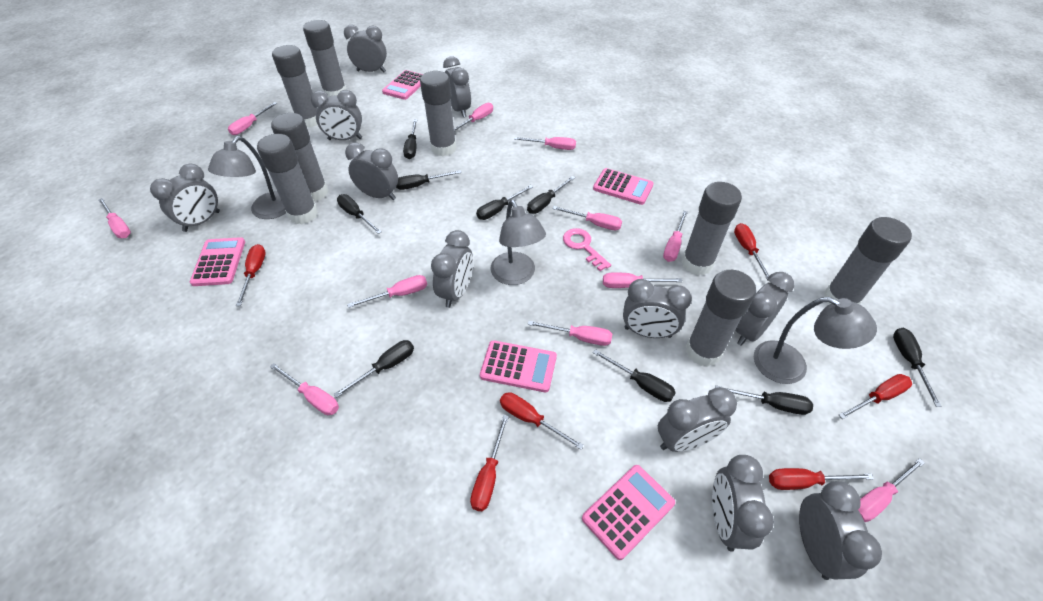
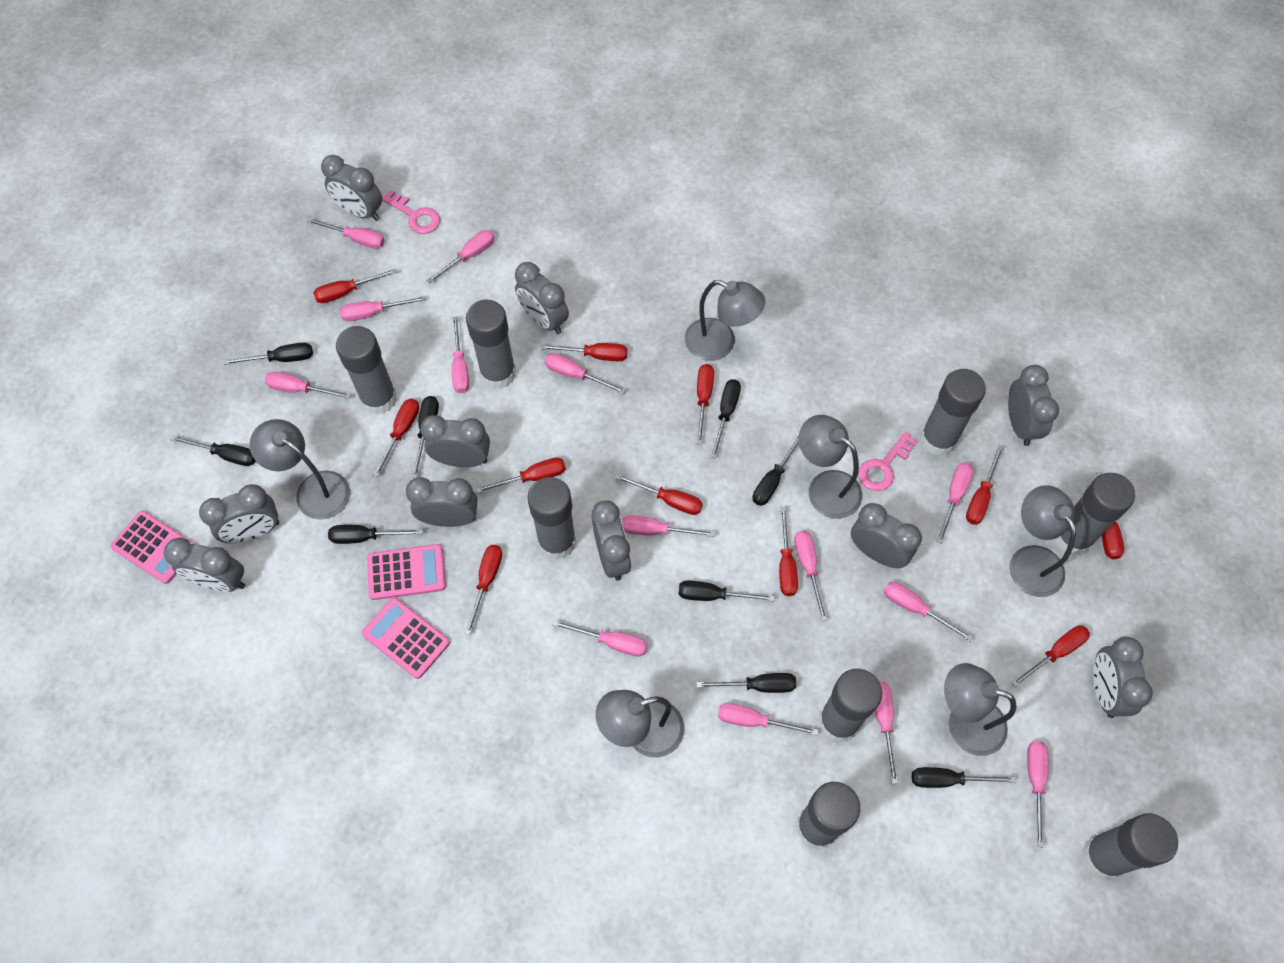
grey clock: [150,164,220,232] [311,90,362,140] [344,25,387,72] [345,142,398,200] [431,230,473,308] [443,56,471,117] [623,279,692,338] [658,387,737,452] [712,455,774,551] [735,272,794,346] [799,481,882,580] = 11 -> [164,538,245,592] [199,484,279,543] [321,155,382,221] [406,477,478,527] [420,415,490,467] [515,262,569,334] [592,500,631,581] [851,503,922,568] [1008,365,1059,446] [1093,637,1153,718] = 10
grey lamp: [208,136,286,219] [491,200,546,285] [754,297,877,384] = 3 -> [250,419,350,519] [596,690,684,758] [685,280,765,361] [799,415,862,519] [944,663,1017,756] [1009,485,1076,597] = 6
pink calculator: [190,237,245,286] [382,70,423,100] [480,340,557,392] [582,465,675,560] [593,168,654,205] = 5 -> [110,511,195,584] [362,598,450,679] [367,544,446,600] = 3
pink key: [563,228,611,271] = 1 -> [382,190,440,234] [858,432,918,491] = 2
pink screwdriver: [99,198,131,238] [228,102,277,135] [270,363,339,415] [347,275,427,308] [454,103,493,131] [514,137,576,150] [528,321,612,346] [552,206,622,230] [603,272,682,288] [663,211,688,262] [858,458,925,522] = 11 -> [265,372,351,399] [307,218,385,249] [340,296,426,321] [426,230,494,284] [452,316,469,393] [545,353,626,394] [552,620,647,656] [622,515,715,537] [718,703,819,736] [794,531,827,621] [875,682,898,784] [884,582,973,641] [936,463,973,544] [1027,741,1049,847] = 14
red screwdriver: [236,244,266,306] [470,415,509,511] [500,392,584,450] [734,223,769,280] [769,468,874,490] [839,374,912,419] = 6 -> [313,268,397,303] [373,399,419,477] [464,545,502,635] [476,457,566,493] [540,343,627,361] [615,474,703,515] [696,364,714,444] [779,507,798,596] [966,446,1004,525] [1011,625,1090,687] [1096,472,1124,559] = 11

--

Instructions to follow: Could you return the entire listing above verbatim while dropping each picture?

Solved problem:
grey clock: [150,164,220,232] [311,90,362,140] [344,25,387,72] [345,142,398,200] [431,230,473,308] [443,56,471,117] [623,279,692,338] [658,387,737,452] [712,455,774,551] [735,272,794,346] [799,481,882,580] = 11 -> [164,538,245,592] [199,484,279,543] [321,155,382,221] [406,477,478,527] [420,415,490,467] [515,262,569,334] [592,500,631,581] [851,503,922,568] [1008,365,1059,446] [1093,637,1153,718] = 10
grey lamp: [208,136,286,219] [491,200,546,285] [754,297,877,384] = 3 -> [250,419,350,519] [596,690,684,758] [685,280,765,361] [799,415,862,519] [944,663,1017,756] [1009,485,1076,597] = 6
pink calculator: [190,237,245,286] [382,70,423,100] [480,340,557,392] [582,465,675,560] [593,168,654,205] = 5 -> [110,511,195,584] [362,598,450,679] [367,544,446,600] = 3
pink key: [563,228,611,271] = 1 -> [382,190,440,234] [858,432,918,491] = 2
pink screwdriver: [99,198,131,238] [228,102,277,135] [270,363,339,415] [347,275,427,308] [454,103,493,131] [514,137,576,150] [528,321,612,346] [552,206,622,230] [603,272,682,288] [663,211,688,262] [858,458,925,522] = 11 -> [265,372,351,399] [307,218,385,249] [340,296,426,321] [426,230,494,284] [452,316,469,393] [545,353,626,394] [552,620,647,656] [622,515,715,537] [718,703,819,736] [794,531,827,621] [875,682,898,784] [884,582,973,641] [936,463,973,544] [1027,741,1049,847] = 14
red screwdriver: [236,244,266,306] [470,415,509,511] [500,392,584,450] [734,223,769,280] [769,468,874,490] [839,374,912,419] = 6 -> [313,268,397,303] [373,399,419,477] [464,545,502,635] [476,457,566,493] [540,343,627,361] [615,474,703,515] [696,364,714,444] [779,507,798,596] [966,446,1004,525] [1011,625,1090,687] [1096,472,1124,559] = 11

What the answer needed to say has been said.